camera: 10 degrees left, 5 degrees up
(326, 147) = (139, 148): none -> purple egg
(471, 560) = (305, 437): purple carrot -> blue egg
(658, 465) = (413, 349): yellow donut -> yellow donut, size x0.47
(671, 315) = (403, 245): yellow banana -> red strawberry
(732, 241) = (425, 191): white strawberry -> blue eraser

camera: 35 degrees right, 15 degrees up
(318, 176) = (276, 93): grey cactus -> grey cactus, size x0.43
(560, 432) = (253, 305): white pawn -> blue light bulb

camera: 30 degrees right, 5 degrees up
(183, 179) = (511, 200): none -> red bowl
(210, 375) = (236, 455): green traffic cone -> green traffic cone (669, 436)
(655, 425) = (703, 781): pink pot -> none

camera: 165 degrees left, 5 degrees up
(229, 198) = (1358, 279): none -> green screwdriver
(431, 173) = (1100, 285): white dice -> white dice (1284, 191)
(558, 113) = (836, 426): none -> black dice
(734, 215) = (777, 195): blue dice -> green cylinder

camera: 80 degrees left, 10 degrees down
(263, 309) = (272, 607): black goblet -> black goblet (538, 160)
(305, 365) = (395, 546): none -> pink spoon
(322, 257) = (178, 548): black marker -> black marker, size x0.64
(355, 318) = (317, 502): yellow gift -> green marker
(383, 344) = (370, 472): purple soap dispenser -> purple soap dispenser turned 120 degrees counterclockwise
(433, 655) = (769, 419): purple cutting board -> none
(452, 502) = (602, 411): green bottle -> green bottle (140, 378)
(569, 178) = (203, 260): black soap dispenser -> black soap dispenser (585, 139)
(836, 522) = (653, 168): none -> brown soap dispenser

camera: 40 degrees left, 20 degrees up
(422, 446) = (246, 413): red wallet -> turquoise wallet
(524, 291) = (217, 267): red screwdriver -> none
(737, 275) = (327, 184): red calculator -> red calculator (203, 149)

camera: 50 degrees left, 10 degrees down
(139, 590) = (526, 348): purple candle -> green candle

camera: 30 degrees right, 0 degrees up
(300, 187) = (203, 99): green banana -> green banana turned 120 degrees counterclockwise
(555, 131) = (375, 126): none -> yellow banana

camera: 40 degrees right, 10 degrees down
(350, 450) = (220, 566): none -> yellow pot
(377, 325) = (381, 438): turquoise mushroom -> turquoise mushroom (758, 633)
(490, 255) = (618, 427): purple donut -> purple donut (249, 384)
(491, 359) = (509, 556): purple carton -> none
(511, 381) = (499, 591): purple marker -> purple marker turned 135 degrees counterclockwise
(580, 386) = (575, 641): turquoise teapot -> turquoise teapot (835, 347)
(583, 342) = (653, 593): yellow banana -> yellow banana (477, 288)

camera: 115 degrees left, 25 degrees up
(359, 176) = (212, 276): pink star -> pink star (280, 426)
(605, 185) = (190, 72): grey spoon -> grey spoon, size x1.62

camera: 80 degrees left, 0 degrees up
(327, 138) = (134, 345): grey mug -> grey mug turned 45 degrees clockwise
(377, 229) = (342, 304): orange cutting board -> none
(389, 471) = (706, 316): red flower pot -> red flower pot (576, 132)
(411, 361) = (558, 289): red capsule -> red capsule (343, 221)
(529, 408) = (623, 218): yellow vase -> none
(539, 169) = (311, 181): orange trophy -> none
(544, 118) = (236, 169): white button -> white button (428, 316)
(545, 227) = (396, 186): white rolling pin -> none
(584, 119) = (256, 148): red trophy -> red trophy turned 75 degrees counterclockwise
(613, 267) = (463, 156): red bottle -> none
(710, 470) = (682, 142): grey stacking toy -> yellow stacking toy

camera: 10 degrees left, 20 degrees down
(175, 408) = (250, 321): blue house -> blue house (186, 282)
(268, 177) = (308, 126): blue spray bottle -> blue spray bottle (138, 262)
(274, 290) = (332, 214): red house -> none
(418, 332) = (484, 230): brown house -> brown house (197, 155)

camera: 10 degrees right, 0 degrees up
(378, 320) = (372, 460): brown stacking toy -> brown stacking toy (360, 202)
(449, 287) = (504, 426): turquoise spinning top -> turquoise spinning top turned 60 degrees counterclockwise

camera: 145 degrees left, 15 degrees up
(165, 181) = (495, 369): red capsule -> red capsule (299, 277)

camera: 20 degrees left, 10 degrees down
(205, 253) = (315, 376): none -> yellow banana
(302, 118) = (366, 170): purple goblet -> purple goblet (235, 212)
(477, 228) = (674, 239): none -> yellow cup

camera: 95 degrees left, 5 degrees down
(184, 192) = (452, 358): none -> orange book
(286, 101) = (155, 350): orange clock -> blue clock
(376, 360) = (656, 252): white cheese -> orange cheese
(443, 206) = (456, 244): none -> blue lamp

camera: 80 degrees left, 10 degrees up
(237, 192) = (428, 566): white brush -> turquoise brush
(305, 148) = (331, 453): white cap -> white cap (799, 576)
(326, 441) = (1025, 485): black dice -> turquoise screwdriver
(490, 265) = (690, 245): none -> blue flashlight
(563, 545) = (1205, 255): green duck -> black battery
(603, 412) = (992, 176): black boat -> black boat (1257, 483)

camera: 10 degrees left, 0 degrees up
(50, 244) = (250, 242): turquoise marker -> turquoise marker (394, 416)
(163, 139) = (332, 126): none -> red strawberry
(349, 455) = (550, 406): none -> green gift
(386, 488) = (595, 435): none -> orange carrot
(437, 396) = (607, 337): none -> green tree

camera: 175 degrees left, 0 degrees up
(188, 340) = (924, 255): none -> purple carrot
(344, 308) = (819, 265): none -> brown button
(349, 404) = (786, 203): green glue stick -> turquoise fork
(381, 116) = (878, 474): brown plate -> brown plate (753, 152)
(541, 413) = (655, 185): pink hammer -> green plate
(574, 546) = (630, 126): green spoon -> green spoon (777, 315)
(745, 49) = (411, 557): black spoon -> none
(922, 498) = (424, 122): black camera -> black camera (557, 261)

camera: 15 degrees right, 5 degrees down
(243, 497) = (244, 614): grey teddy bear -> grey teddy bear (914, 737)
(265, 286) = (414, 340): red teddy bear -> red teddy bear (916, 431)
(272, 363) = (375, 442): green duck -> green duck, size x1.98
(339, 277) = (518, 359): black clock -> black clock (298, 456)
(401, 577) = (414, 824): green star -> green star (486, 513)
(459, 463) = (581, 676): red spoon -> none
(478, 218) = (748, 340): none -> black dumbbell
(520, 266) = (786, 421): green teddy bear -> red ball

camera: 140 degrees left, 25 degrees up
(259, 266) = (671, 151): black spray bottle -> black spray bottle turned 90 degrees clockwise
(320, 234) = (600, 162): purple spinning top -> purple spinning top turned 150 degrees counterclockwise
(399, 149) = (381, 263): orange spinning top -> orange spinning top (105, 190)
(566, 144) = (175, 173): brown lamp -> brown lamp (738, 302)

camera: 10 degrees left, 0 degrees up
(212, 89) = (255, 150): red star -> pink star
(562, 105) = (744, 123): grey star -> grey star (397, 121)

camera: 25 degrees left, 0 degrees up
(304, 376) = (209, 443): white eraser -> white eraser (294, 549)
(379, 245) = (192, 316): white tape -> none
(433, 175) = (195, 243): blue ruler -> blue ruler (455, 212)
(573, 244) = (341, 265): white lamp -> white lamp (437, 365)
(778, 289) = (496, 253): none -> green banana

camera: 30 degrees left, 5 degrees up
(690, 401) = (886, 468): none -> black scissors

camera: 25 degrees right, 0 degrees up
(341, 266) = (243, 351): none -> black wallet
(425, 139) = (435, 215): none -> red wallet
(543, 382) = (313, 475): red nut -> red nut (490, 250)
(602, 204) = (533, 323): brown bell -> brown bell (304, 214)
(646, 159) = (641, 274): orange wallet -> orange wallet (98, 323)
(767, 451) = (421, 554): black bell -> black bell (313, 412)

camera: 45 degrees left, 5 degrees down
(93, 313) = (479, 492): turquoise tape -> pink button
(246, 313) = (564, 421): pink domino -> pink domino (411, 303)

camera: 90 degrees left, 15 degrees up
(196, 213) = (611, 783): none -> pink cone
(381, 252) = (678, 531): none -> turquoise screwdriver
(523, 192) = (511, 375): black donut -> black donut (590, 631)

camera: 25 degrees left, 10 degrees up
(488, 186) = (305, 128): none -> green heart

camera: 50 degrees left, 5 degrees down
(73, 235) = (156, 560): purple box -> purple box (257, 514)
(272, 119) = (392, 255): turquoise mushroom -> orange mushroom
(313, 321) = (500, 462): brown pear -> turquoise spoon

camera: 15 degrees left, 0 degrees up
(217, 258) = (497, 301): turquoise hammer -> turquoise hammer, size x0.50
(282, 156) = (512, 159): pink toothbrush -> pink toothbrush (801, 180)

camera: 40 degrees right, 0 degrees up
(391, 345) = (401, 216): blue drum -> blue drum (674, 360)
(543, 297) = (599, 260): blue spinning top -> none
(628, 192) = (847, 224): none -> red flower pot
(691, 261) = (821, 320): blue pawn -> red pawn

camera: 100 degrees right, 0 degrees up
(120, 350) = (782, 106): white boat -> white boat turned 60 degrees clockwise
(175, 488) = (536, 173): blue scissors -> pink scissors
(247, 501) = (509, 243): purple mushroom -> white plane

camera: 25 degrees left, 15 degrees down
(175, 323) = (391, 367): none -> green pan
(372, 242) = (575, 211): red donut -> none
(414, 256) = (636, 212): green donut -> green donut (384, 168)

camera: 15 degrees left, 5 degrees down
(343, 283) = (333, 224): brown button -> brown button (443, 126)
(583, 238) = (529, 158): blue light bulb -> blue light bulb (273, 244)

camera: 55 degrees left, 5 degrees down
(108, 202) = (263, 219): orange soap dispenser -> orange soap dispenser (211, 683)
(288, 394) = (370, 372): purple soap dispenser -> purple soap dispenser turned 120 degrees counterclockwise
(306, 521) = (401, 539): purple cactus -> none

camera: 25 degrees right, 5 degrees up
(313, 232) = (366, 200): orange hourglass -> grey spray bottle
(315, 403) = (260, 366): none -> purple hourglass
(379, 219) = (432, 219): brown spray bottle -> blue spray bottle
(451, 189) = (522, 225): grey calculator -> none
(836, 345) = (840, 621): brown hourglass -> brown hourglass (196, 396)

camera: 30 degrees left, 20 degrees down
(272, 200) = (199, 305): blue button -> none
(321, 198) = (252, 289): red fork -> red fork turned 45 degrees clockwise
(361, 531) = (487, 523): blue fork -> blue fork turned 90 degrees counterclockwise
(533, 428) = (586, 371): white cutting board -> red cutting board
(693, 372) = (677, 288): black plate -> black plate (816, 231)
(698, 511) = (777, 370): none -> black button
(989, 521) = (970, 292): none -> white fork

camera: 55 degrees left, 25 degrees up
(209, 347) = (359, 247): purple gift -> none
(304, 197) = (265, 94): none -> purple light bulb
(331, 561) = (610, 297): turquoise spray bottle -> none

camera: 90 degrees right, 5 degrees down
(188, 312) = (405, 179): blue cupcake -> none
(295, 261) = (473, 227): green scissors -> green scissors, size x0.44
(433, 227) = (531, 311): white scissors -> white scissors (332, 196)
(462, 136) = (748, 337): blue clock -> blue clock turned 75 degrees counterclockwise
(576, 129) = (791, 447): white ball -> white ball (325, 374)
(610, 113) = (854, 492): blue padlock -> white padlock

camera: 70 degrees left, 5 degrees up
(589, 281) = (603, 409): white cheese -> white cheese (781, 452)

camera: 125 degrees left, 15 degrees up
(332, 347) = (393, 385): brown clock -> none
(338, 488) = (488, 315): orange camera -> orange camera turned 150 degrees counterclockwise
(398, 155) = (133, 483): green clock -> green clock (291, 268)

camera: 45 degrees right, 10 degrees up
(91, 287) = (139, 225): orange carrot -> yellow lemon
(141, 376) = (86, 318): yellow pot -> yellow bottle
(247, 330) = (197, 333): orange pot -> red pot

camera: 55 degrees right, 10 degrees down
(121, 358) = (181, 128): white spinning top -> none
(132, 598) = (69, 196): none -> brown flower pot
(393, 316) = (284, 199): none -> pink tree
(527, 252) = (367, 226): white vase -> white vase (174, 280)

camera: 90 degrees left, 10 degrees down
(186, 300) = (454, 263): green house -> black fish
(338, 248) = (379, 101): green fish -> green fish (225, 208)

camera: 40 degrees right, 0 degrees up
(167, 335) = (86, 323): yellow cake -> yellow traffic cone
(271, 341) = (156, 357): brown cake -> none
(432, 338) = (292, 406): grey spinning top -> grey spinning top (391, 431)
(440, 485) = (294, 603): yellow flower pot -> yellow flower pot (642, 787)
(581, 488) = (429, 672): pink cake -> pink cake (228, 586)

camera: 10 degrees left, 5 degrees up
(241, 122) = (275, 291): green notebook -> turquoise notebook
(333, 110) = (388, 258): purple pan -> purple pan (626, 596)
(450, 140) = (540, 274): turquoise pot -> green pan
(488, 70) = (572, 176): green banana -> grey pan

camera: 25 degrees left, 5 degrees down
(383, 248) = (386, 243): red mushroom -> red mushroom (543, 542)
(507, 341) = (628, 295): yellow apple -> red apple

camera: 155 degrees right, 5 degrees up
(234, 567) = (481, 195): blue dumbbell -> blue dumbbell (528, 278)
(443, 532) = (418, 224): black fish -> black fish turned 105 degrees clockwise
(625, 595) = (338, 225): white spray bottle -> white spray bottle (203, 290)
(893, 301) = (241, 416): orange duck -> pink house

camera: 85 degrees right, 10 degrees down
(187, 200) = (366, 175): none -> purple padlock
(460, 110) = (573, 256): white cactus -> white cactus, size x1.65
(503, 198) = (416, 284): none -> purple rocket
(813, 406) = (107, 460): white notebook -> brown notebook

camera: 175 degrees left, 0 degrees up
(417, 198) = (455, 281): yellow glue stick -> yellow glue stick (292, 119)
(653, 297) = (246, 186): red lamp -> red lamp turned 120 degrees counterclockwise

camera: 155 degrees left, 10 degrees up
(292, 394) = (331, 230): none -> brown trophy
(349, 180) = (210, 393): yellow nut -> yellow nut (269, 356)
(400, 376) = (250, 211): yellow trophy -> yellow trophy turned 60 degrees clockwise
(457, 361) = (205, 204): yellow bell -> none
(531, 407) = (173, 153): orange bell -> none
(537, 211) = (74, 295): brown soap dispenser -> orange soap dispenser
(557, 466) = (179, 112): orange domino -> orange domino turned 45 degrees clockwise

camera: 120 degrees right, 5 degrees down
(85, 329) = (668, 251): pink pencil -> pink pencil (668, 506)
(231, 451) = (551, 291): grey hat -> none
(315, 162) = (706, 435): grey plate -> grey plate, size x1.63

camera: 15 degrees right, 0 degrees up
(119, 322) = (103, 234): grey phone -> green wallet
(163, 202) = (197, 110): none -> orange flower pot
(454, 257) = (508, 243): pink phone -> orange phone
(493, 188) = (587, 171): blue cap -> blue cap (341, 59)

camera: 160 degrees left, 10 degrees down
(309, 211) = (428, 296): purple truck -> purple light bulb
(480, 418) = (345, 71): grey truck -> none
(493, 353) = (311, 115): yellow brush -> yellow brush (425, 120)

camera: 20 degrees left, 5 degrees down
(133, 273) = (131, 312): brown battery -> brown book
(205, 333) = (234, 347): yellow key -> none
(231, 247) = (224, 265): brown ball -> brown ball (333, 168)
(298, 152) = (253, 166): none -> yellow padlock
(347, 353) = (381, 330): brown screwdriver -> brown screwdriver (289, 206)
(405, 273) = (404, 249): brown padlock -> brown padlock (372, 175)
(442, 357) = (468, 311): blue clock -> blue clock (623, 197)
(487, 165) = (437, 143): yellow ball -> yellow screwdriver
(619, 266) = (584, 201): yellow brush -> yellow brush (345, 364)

§ **ABOUT THIS TASK**:
Could you reproduce exactly the lines of the entries above, from the one with "(524, 291) = (217, 267): red" through the one with "(491, 359) = (509, 556): purple", and nothing else?

§ **SOLUTION TO THIS PROBLEM**:
(524, 291) = (217, 267): red screwdriver -> none
(737, 275) = (327, 184): red calculator -> red calculator (203, 149)

camera: 50 degrees left, 10 degrees down
(139, 590) = (526, 348): purple candle -> green candle

camera: 30 degrees right, 0 degrees up
(300, 187) = (203, 99): green banana -> green banana turned 120 degrees counterclockwise
(555, 131) = (375, 126): none -> yellow banana

camera: 40 degrees right, 10 degrees down
(350, 450) = (220, 566): none -> yellow pot
(377, 325) = (381, 438): turquoise mushroom -> turquoise mushroom (758, 633)
(490, 255) = (618, 427): purple donut -> purple donut (249, 384)
(491, 359) = (509, 556): purple carton -> none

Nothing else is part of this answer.